[[ Supplied records open ]]

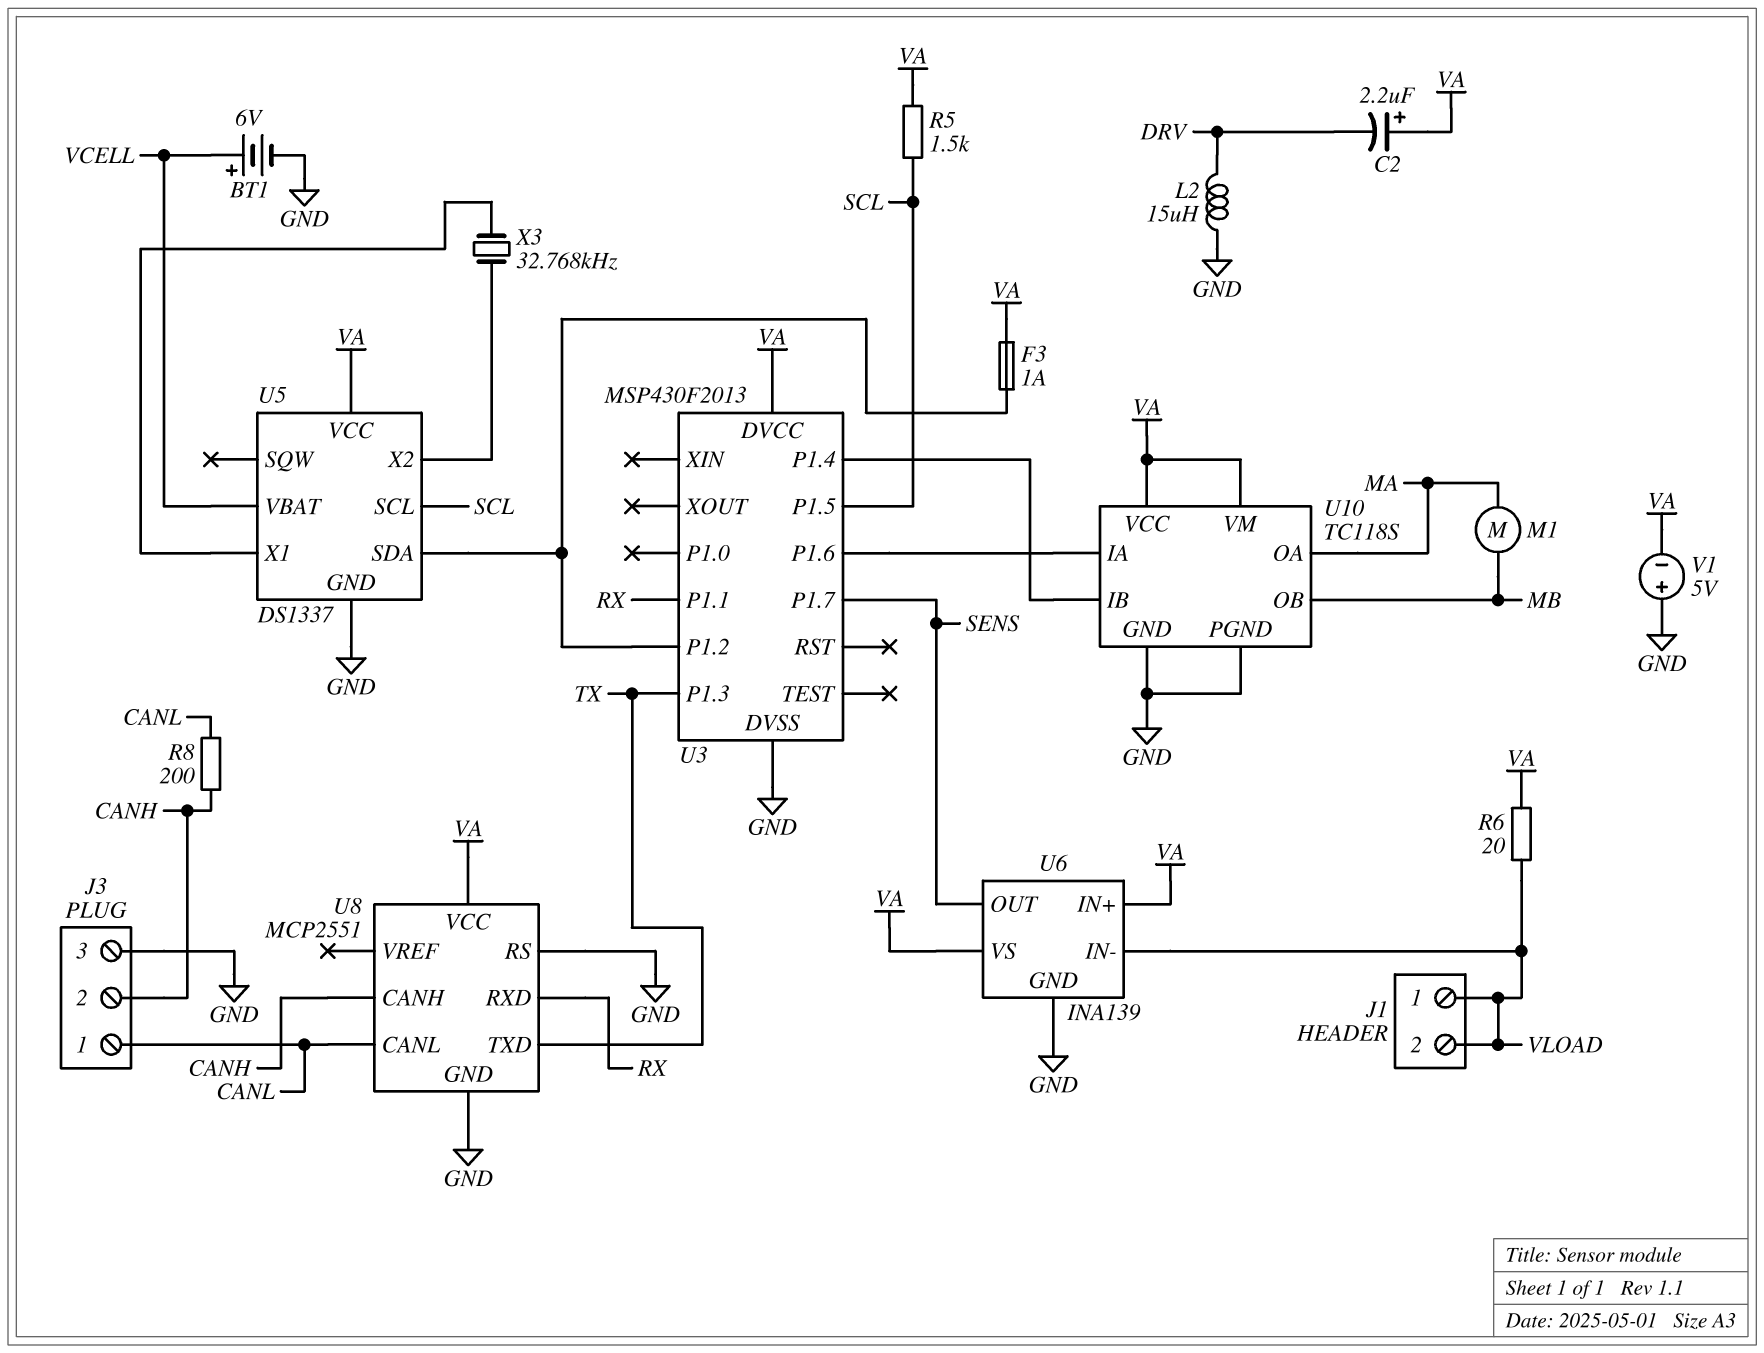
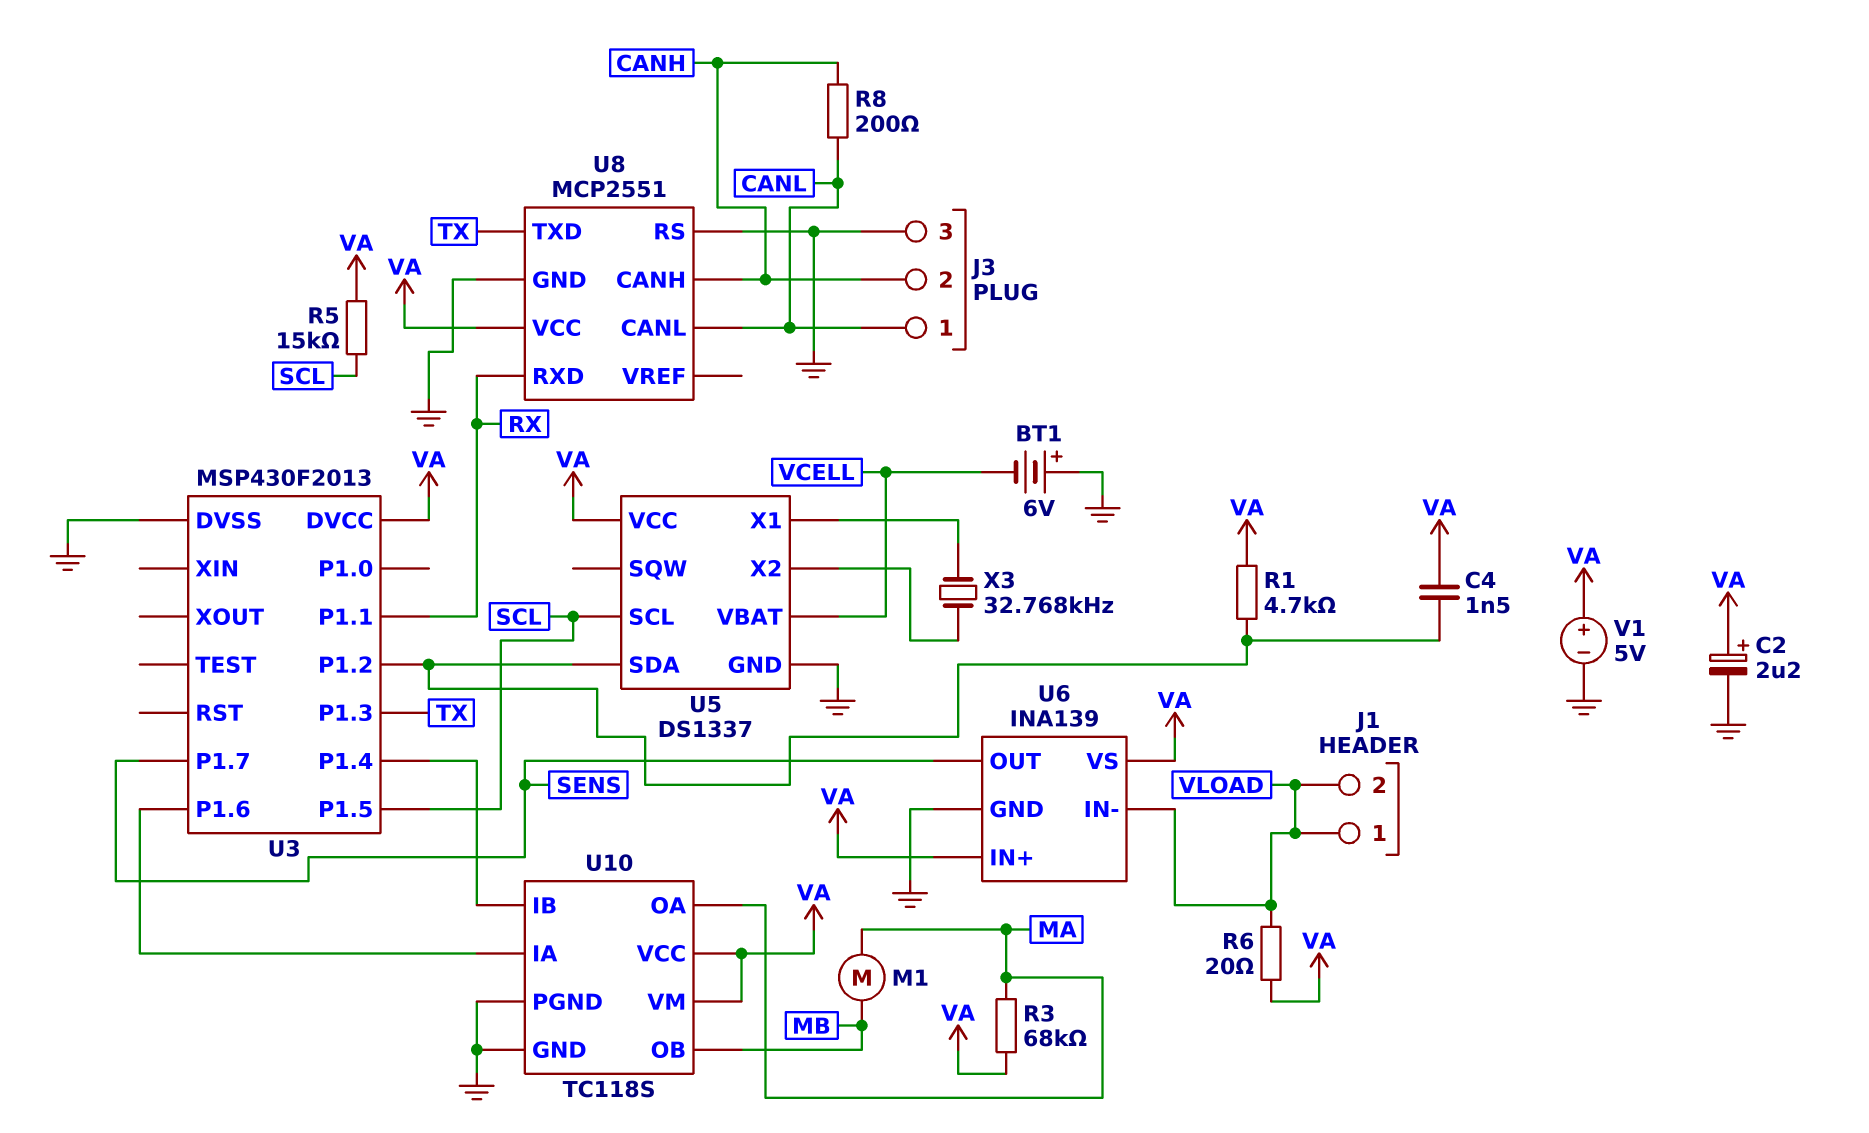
BT1: 6V (plus VCELL, minus GND) -> 6V (plus GND, minus VCELL)
C2: 2.2uF (plus VA, minus DRV) -> 2.2uF (plus VA, minus GND)
C4: none -> 1.5nF (U3/P1.2, VA)
F3: 1A (U3/P1.2, VA) -> none
L2: 15uH (DRV, GND) -> none
R1: none -> 4.7k (U3/P1.2, VA)
R3: none -> 68k (MA, VA)
R5: 1.5k (SCL, VA) -> 15k (SCL, VA)
V1: 5V (plus GND, minus VA) -> 5V (plus VA, minus GND)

[[ Supplied records closed ]]

**Task details**. Give back, unchanged, the line that holds "C2: 2.2uF (plus" along with all lines after it through the last line above.

**Task response**.
C2: 2.2uF (plus VA, minus DRV) -> 2.2uF (plus VA, minus GND)
C4: none -> 1.5nF (U3/P1.2, VA)
F3: 1A (U3/P1.2, VA) -> none
L2: 15uH (DRV, GND) -> none
R1: none -> 4.7k (U3/P1.2, VA)
R3: none -> 68k (MA, VA)
R5: 1.5k (SCL, VA) -> 15k (SCL, VA)
V1: 5V (plus GND, minus VA) -> 5V (plus VA, minus GND)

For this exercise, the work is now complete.